Input data:

───

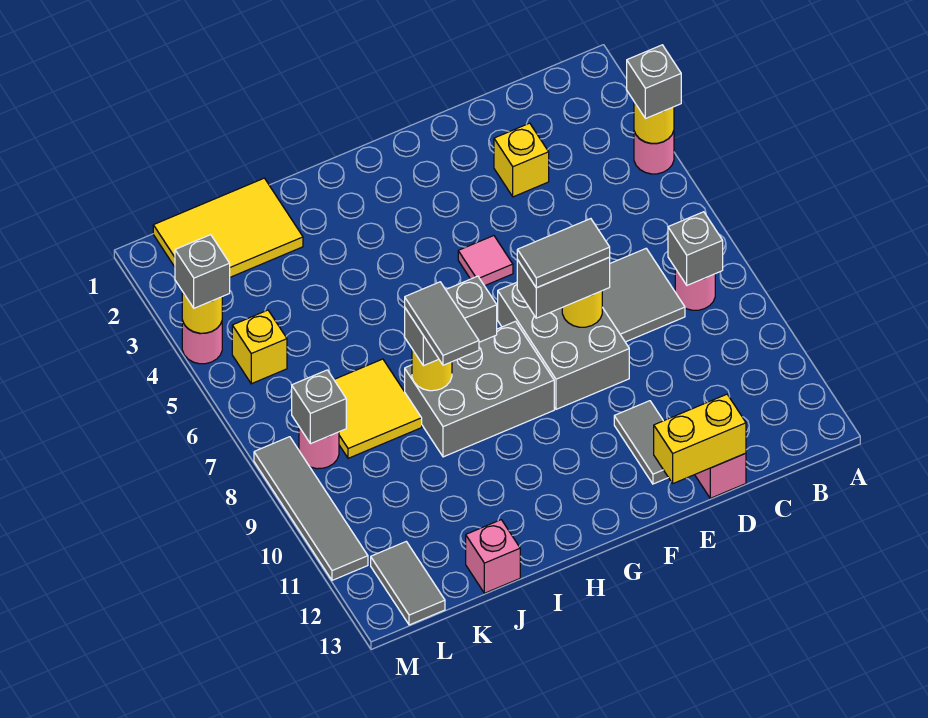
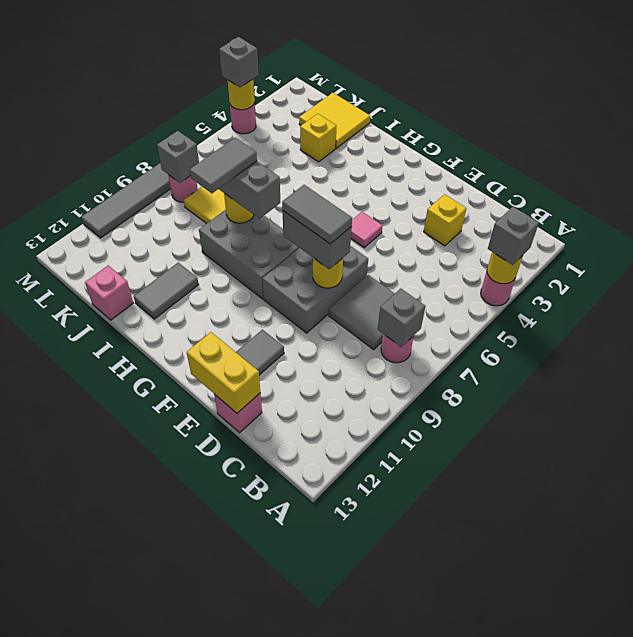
yellow tile J1:L2 level 1 -> yellow tile J1:K2 level 1
yellow brick L5 level 1 -> yellow brick J3 level 1
grey tile L12:L13 level 1 -> grey tile I11:I12 level 1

───

What is being asked: Every line from the one containing "yellow brick L5" to the end of the material above must be written out exactly. Nothing else is wanted.

Exercise output:
yellow brick L5 level 1 -> yellow brick J3 level 1
grey tile L12:L13 level 1 -> grey tile I11:I12 level 1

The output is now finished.